## DIRECTIONS FOR THIS TASK:
Give the records back exactly as written, but without the images.

Recorded data
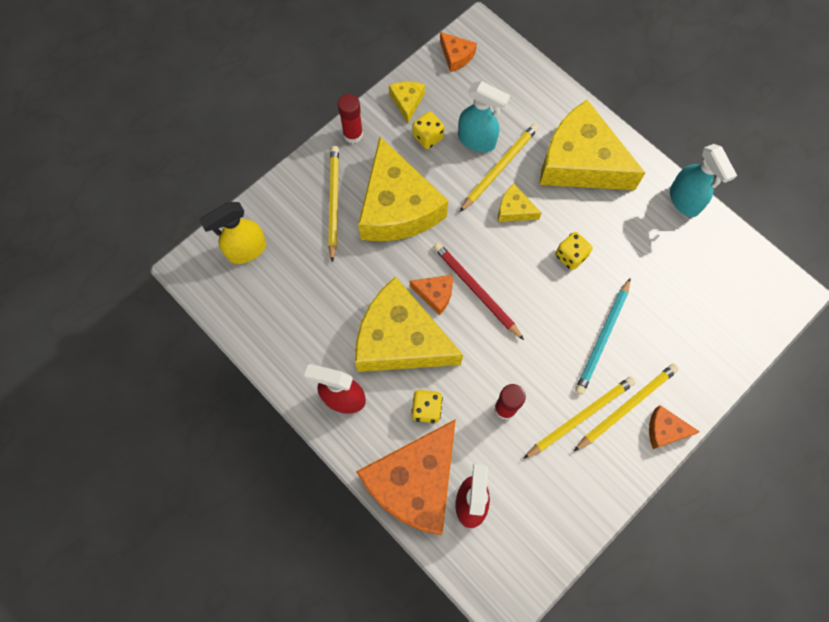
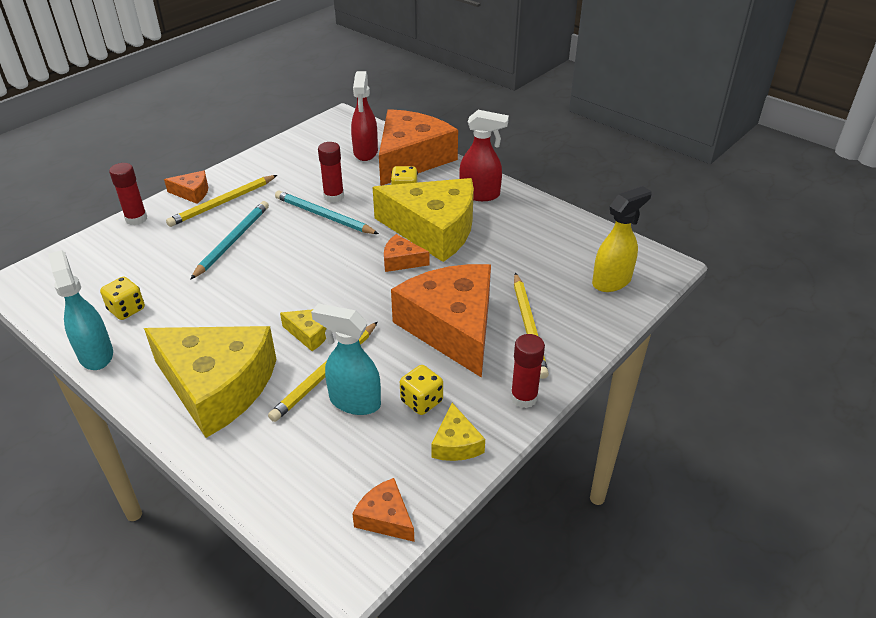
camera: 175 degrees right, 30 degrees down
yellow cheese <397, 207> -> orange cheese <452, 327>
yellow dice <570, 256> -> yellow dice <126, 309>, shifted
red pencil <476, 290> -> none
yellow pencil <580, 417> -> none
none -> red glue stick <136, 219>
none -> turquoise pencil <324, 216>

## SOLUTION TO THE PROBLEM:
camera: 175 degrees right, 30 degrees down
yellow cheese <397, 207> -> orange cheese <452, 327>
yellow dice <570, 256> -> yellow dice <126, 309>, shifted
red pencil <476, 290> -> none
yellow pencil <580, 417> -> none
none -> red glue stick <136, 219>
none -> turquoise pencil <324, 216>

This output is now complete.